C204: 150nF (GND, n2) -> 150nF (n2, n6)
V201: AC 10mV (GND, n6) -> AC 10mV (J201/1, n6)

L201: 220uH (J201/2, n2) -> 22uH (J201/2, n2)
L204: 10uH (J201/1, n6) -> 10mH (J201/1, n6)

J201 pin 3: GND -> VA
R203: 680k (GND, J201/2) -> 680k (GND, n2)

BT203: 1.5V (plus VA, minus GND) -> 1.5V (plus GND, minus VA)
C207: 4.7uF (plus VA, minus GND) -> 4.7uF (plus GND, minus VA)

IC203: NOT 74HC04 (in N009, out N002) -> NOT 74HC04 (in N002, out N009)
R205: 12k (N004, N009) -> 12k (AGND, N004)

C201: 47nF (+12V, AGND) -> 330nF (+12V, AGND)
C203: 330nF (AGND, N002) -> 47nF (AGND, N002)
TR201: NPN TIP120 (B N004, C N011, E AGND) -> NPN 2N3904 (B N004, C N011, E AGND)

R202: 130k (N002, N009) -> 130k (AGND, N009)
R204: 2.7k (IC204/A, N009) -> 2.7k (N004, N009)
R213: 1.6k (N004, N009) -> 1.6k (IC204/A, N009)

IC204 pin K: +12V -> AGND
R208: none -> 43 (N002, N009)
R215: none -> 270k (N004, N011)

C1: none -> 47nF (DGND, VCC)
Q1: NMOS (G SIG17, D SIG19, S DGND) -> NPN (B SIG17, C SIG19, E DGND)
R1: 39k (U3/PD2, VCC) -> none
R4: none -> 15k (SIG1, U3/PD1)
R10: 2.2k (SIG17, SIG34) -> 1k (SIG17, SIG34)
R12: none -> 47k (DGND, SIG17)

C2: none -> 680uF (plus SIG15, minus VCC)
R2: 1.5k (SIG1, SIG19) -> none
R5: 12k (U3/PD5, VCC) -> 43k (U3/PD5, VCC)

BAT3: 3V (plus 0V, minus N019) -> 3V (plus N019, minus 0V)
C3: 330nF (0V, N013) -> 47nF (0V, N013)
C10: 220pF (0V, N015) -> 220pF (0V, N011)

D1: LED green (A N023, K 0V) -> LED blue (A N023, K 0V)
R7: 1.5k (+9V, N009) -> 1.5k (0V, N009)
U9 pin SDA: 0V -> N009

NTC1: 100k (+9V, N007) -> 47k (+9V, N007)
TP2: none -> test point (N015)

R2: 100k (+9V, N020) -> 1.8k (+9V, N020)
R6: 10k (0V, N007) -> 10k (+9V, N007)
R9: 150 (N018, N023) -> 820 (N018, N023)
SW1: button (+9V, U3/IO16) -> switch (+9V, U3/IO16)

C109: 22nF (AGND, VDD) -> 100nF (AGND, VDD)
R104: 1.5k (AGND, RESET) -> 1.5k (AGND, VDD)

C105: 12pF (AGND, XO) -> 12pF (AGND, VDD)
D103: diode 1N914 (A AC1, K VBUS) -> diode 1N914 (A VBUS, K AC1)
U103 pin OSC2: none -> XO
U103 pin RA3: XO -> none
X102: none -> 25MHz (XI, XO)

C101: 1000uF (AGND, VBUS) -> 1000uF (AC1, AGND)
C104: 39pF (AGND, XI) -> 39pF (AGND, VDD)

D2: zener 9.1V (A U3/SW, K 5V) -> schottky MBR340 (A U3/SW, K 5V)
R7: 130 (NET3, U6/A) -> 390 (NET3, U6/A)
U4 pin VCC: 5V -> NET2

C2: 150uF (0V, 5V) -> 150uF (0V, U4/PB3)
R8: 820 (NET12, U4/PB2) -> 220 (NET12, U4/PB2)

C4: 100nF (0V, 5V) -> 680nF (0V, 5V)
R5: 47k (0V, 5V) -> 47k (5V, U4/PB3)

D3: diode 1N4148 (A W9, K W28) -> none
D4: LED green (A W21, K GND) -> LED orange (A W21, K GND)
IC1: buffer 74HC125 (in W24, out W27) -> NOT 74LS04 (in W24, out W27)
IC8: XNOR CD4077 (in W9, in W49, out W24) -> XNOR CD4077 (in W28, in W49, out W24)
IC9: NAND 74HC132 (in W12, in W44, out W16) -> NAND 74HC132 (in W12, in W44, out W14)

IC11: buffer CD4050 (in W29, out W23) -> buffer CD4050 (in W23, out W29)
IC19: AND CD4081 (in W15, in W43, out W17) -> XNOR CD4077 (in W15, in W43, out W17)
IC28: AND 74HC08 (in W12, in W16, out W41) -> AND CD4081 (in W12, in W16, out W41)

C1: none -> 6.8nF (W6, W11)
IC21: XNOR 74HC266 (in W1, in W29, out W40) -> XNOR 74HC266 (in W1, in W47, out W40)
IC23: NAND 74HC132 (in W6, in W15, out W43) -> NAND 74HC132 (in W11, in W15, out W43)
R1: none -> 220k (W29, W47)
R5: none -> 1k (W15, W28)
----------
About this exercise: Line by line, repeat the data exactly.

Answer box:
C204: 150nF (GND, n2) -> 150nF (n2, n6)
V201: AC 10mV (GND, n6) -> AC 10mV (J201/1, n6)

L201: 220uH (J201/2, n2) -> 22uH (J201/2, n2)
L204: 10uH (J201/1, n6) -> 10mH (J201/1, n6)

J201 pin 3: GND -> VA
R203: 680k (GND, J201/2) -> 680k (GND, n2)

BT203: 1.5V (plus VA, minus GND) -> 1.5V (plus GND, minus VA)
C207: 4.7uF (plus VA, minus GND) -> 4.7uF (plus GND, minus VA)

IC203: NOT 74HC04 (in N009, out N002) -> NOT 74HC04 (in N002, out N009)
R205: 12k (N004, N009) -> 12k (AGND, N004)

C201: 47nF (+12V, AGND) -> 330nF (+12V, AGND)
C203: 330nF (AGND, N002) -> 47nF (AGND, N002)
TR201: NPN TIP120 (B N004, C N011, E AGND) -> NPN 2N3904 (B N004, C N011, E AGND)

R202: 130k (N002, N009) -> 130k (AGND, N009)
R204: 2.7k (IC204/A, N009) -> 2.7k (N004, N009)
R213: 1.6k (N004, N009) -> 1.6k (IC204/A, N009)

IC204 pin K: +12V -> AGND
R208: none -> 43 (N002, N009)
R215: none -> 270k (N004, N011)

C1: none -> 47nF (DGND, VCC)
Q1: NMOS (G SIG17, D SIG19, S DGND) -> NPN (B SIG17, C SIG19, E DGND)
R1: 39k (U3/PD2, VCC) -> none
R4: none -> 15k (SIG1, U3/PD1)
R10: 2.2k (SIG17, SIG34) -> 1k (SIG17, SIG34)
R12: none -> 47k (DGND, SIG17)

C2: none -> 680uF (plus SIG15, minus VCC)
R2: 1.5k (SIG1, SIG19) -> none
R5: 12k (U3/PD5, VCC) -> 43k (U3/PD5, VCC)

BAT3: 3V (plus 0V, minus N019) -> 3V (plus N019, minus 0V)
C3: 330nF (0V, N013) -> 47nF (0V, N013)
C10: 220pF (0V, N015) -> 220pF (0V, N011)

D1: LED green (A N023, K 0V) -> LED blue (A N023, K 0V)
R7: 1.5k (+9V, N009) -> 1.5k (0V, N009)
U9 pin SDA: 0V -> N009

NTC1: 100k (+9V, N007) -> 47k (+9V, N007)
TP2: none -> test point (N015)

R2: 100k (+9V, N020) -> 1.8k (+9V, N020)
R6: 10k (0V, N007) -> 10k (+9V, N007)
R9: 150 (N018, N023) -> 820 (N018, N023)
SW1: button (+9V, U3/IO16) -> switch (+9V, U3/IO16)

C109: 22nF (AGND, VDD) -> 100nF (AGND, VDD)
R104: 1.5k (AGND, RESET) -> 1.5k (AGND, VDD)

C105: 12pF (AGND, XO) -> 12pF (AGND, VDD)
D103: diode 1N914 (A AC1, K VBUS) -> diode 1N914 (A VBUS, K AC1)
U103 pin OSC2: none -> XO
U103 pin RA3: XO -> none
X102: none -> 25MHz (XI, XO)

C101: 1000uF (AGND, VBUS) -> 1000uF (AC1, AGND)
C104: 39pF (AGND, XI) -> 39pF (AGND, VDD)

D2: zener 9.1V (A U3/SW, K 5V) -> schottky MBR340 (A U3/SW, K 5V)
R7: 130 (NET3, U6/A) -> 390 (NET3, U6/A)
U4 pin VCC: 5V -> NET2

C2: 150uF (0V, 5V) -> 150uF (0V, U4/PB3)
R8: 820 (NET12, U4/PB2) -> 220 (NET12, U4/PB2)

C4: 100nF (0V, 5V) -> 680nF (0V, 5V)
R5: 47k (0V, 5V) -> 47k (5V, U4/PB3)

D3: diode 1N4148 (A W9, K W28) -> none
D4: LED green (A W21, K GND) -> LED orange (A W21, K GND)
IC1: buffer 74HC125 (in W24, out W27) -> NOT 74LS04 (in W24, out W27)
IC8: XNOR CD4077 (in W9, in W49, out W24) -> XNOR CD4077 (in W28, in W49, out W24)
IC9: NAND 74HC132 (in W12, in W44, out W16) -> NAND 74HC132 (in W12, in W44, out W14)

IC11: buffer CD4050 (in W29, out W23) -> buffer CD4050 (in W23, out W29)
IC19: AND CD4081 (in W15, in W43, out W17) -> XNOR CD4077 (in W15, in W43, out W17)
IC28: AND 74HC08 (in W12, in W16, out W41) -> AND CD4081 (in W12, in W16, out W41)

C1: none -> 6.8nF (W6, W11)
IC21: XNOR 74HC266 (in W1, in W29, out W40) -> XNOR 74HC266 (in W1, in W47, out W40)
IC23: NAND 74HC132 (in W6, in W15, out W43) -> NAND 74HC132 (in W11, in W15, out W43)
R1: none -> 220k (W29, W47)
R5: none -> 1k (W15, W28)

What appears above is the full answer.